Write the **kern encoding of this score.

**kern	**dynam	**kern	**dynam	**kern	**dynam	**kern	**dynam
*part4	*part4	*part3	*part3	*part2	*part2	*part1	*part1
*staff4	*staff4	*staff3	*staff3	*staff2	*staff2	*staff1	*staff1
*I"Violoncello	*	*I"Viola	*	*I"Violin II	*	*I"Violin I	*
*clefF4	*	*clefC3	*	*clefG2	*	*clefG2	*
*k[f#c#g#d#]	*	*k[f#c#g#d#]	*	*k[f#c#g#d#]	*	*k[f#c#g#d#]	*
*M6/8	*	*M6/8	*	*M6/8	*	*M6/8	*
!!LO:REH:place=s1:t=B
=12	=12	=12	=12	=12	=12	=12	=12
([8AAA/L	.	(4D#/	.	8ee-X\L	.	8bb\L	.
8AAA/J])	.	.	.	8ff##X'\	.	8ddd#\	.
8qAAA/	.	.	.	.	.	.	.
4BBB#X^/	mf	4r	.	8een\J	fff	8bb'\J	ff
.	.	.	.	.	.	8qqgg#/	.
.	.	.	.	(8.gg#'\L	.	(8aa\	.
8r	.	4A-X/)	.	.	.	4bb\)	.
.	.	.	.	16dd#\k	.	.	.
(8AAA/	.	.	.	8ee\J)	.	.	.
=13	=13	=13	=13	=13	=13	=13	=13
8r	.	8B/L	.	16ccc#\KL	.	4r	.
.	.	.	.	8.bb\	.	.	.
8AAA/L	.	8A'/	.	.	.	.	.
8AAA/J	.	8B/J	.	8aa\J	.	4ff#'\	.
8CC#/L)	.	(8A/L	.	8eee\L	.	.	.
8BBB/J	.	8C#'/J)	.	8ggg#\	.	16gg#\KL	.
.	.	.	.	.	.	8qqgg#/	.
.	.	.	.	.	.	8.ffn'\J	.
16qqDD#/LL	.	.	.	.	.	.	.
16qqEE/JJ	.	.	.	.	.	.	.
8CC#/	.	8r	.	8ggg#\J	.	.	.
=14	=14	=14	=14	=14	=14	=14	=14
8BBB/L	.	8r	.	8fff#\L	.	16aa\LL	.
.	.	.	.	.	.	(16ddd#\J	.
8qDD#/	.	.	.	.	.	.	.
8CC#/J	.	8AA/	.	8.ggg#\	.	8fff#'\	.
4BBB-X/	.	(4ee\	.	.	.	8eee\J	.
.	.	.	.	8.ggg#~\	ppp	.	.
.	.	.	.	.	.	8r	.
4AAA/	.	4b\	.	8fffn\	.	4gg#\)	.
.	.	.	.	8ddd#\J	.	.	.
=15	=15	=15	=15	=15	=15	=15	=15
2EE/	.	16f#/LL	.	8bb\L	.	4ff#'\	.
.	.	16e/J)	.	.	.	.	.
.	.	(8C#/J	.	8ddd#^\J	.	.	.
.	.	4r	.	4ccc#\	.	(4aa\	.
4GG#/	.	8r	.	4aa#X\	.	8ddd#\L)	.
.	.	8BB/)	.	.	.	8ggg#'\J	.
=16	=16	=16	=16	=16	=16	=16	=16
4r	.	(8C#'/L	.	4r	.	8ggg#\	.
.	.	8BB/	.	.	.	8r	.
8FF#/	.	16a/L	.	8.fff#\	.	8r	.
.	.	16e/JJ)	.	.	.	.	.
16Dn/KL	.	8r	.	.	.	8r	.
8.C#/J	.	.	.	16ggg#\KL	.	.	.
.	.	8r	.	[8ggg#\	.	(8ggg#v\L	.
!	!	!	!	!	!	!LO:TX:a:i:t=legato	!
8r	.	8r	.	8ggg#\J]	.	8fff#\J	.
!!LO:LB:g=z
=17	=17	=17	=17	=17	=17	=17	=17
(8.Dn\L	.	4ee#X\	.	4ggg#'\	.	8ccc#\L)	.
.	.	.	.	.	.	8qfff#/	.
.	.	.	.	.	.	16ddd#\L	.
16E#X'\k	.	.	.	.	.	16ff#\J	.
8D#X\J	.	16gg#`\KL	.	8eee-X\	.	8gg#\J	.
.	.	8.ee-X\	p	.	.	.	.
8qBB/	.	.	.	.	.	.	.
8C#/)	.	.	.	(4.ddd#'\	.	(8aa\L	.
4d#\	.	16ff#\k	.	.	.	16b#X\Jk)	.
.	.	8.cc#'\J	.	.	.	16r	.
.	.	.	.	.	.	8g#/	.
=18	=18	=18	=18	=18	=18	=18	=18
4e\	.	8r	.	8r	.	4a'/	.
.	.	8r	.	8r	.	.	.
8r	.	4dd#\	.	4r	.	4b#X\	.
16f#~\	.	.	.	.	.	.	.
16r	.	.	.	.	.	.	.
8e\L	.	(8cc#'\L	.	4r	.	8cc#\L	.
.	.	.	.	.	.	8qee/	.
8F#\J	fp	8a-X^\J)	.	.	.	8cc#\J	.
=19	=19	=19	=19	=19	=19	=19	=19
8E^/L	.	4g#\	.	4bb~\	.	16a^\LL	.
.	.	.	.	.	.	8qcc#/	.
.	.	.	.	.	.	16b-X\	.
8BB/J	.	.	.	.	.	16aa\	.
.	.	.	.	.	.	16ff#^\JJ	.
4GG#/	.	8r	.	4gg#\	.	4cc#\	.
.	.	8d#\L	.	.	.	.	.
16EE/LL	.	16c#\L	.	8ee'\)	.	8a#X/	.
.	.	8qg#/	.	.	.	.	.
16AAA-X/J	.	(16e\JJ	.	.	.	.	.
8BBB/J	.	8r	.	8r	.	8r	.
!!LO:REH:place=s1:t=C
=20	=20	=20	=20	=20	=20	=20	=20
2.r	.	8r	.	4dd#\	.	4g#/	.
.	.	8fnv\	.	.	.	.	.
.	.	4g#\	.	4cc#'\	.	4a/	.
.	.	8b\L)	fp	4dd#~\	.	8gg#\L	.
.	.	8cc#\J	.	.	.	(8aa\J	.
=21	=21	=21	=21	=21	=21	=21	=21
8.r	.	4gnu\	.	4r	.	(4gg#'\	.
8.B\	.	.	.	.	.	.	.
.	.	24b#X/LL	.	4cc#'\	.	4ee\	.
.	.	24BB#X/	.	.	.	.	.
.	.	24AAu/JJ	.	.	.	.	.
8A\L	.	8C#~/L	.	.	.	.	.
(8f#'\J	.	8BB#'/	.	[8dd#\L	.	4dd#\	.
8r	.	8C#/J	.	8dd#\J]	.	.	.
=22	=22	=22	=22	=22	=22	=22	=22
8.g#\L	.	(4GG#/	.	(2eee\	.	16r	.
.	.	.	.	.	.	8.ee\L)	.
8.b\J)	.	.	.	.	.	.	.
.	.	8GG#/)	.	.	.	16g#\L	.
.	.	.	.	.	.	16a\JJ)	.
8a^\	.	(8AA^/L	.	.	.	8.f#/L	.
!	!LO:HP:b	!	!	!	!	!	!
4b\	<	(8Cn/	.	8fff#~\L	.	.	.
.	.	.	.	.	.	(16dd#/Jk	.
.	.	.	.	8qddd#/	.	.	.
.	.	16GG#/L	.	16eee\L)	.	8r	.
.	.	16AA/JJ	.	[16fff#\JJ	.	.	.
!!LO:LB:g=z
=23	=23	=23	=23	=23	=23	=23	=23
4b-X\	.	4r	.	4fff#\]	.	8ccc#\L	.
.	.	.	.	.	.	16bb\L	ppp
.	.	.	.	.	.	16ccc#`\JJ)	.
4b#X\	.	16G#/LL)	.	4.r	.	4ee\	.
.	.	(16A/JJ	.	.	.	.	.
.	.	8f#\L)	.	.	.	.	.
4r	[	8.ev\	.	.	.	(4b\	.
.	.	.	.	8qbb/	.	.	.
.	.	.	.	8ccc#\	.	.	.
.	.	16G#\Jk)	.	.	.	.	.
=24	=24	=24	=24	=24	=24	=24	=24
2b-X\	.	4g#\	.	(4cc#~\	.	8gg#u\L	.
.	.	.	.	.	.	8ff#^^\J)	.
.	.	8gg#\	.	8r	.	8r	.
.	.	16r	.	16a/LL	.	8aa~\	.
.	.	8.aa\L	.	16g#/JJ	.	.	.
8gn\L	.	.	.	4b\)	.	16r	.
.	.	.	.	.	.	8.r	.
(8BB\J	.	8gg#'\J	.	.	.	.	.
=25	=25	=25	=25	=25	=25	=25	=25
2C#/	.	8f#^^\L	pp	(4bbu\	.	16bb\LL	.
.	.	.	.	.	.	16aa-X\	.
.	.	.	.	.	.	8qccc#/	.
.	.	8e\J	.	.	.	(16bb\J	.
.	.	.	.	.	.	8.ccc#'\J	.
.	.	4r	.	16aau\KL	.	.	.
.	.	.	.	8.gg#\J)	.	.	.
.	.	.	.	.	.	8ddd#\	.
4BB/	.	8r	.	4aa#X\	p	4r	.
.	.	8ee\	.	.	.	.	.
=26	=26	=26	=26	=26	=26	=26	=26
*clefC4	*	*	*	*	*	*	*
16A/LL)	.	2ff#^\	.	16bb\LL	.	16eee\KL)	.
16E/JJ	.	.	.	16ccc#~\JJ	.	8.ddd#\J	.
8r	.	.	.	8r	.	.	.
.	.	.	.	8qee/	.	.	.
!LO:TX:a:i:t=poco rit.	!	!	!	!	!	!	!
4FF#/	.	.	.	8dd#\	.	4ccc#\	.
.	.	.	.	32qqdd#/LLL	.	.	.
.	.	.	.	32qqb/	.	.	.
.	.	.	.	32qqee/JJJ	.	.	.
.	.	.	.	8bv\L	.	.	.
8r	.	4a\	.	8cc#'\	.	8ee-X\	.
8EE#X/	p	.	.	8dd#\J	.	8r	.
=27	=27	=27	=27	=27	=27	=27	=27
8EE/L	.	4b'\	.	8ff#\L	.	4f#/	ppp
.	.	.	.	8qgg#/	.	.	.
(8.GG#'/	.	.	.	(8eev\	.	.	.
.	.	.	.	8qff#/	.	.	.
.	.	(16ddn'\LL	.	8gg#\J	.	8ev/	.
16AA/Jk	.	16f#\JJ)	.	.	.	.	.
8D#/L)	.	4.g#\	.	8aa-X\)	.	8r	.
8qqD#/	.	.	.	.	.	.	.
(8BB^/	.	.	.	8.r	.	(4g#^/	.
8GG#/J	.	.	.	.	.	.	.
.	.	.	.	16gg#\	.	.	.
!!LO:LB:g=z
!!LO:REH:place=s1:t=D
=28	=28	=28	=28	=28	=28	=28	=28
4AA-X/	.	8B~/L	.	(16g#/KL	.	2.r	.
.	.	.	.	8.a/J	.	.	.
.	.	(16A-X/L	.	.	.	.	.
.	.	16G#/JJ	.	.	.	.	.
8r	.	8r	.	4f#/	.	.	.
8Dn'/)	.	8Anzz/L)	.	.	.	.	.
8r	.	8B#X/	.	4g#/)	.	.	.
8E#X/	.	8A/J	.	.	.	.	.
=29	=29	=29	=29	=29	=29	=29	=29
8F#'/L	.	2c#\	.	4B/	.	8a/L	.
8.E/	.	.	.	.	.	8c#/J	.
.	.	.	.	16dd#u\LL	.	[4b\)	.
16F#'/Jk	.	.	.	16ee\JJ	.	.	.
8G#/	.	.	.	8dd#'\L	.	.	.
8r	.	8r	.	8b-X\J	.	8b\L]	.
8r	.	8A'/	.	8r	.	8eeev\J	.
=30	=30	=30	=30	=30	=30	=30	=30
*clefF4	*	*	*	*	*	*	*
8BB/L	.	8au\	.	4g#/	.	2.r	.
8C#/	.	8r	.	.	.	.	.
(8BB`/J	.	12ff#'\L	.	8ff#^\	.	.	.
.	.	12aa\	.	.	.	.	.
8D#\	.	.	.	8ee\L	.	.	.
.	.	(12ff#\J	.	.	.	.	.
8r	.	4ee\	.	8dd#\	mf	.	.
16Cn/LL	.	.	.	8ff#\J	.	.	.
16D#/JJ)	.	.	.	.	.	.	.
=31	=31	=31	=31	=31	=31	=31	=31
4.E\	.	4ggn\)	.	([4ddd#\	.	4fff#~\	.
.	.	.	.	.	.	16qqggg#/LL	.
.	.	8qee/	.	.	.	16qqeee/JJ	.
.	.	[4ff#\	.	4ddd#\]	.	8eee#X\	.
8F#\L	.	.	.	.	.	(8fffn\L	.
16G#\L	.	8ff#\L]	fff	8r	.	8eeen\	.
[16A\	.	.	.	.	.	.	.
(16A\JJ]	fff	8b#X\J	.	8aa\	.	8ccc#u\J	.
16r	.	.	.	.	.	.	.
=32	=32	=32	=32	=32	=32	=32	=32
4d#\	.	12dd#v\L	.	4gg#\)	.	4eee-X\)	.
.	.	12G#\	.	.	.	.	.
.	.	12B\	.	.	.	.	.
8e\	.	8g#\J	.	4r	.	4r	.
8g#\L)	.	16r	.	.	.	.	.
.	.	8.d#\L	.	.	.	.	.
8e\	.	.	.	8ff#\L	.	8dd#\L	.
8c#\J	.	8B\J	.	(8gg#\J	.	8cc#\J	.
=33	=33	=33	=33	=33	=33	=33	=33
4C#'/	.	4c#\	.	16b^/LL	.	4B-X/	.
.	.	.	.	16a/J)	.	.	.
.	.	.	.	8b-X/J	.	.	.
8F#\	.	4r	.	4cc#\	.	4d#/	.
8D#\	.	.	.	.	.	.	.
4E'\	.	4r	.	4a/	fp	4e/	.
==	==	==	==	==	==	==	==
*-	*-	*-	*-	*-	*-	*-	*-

=====

• Short task: Tally the lines in the records above that contain the string "place", and reply with only that number.

• Problem solution: 3